Please return every line in the entries below with the word "black" in it.

§ **MATERIAL TO PROCESS**:

---+---

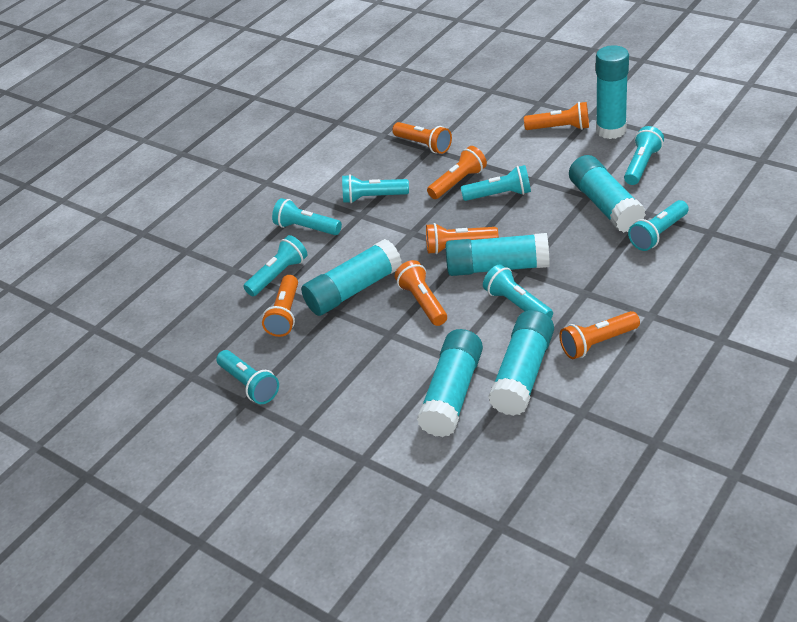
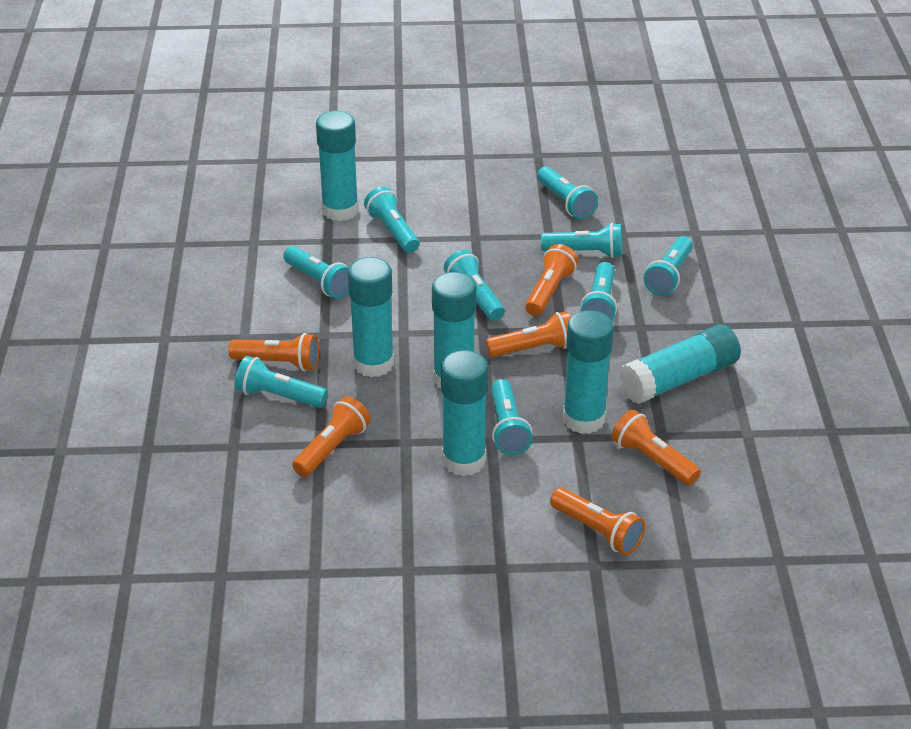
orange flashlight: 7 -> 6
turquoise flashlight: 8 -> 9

---+---

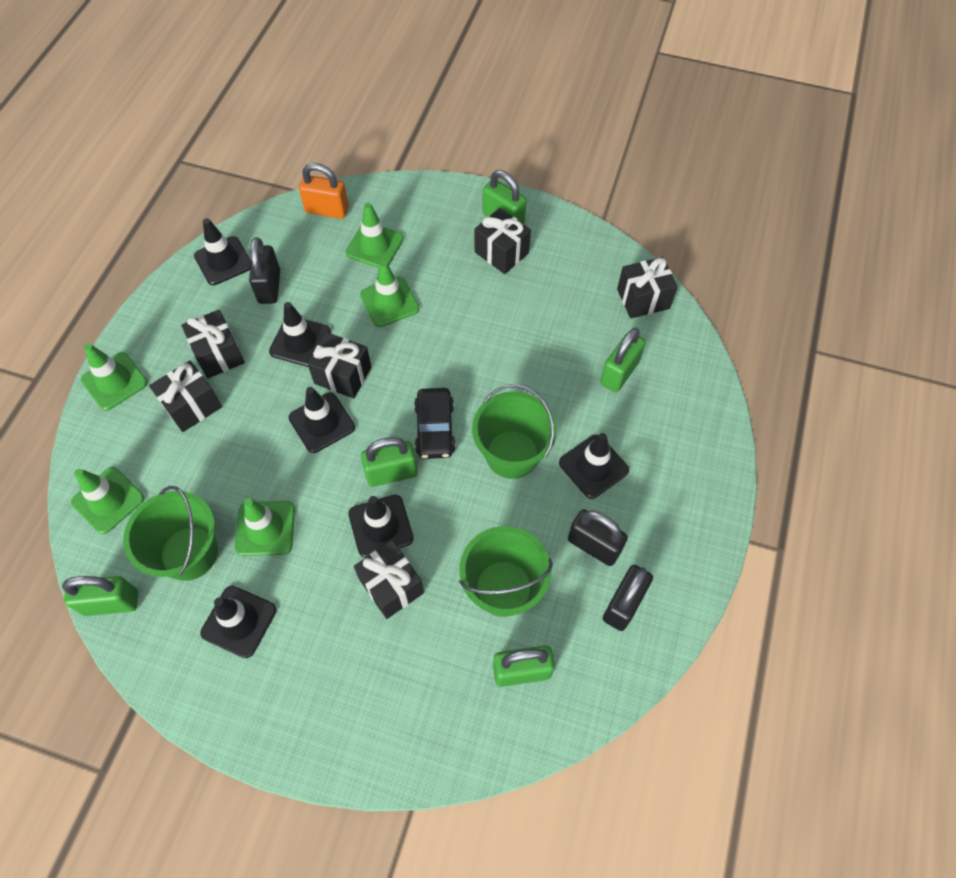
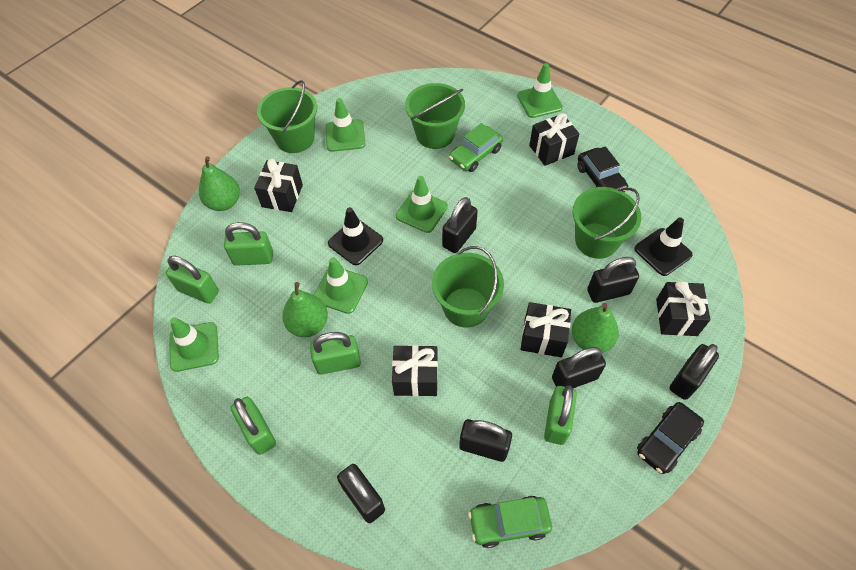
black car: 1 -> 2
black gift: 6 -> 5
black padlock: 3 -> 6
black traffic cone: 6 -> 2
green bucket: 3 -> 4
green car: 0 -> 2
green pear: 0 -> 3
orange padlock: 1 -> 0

---+---

§ **RESULT OF THE EXERCISE**:
black car: 1 -> 2
black gift: 6 -> 5
black padlock: 3 -> 6
black traffic cone: 6 -> 2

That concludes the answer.